== PROVIDED RECORDS ==
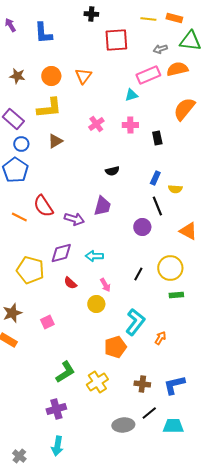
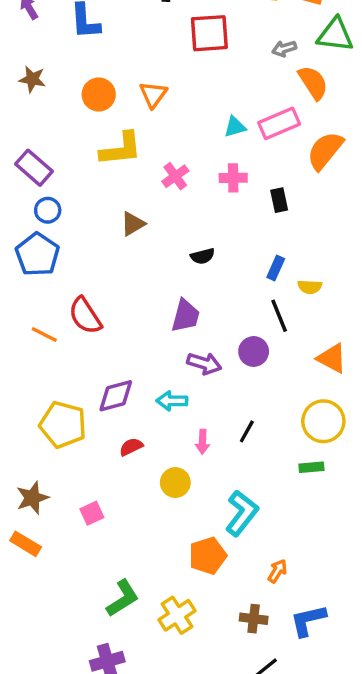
orange semicircle: (177, 69) -> (313, 83), turned 70
pink rectangle: (148, 75) -> (279, 123), moved
brown star: (17, 76) -> (32, 79), moved
yellow L-shape: (49, 108) -> (121, 149), moved
brown triangle: (55, 141) -> (133, 224), moved
purple arrow: (74, 219) -> (204, 363), moved
yellow circle: (170, 268) -> (323, 421), moved
red semicircle: (70, 283) -> (131, 447), turned 112
pink arrow: (105, 285) -> (203, 442), moved, turned 32
orange arrow: (160, 338) -> (277, 571), moved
===
TRY IT: Please find each line in the records above that holds the word "orange", and copy it.

SOLVED EXERCISE:
orange semicircle: (177, 69) -> (313, 83), turned 70
orange arrow: (160, 338) -> (277, 571), moved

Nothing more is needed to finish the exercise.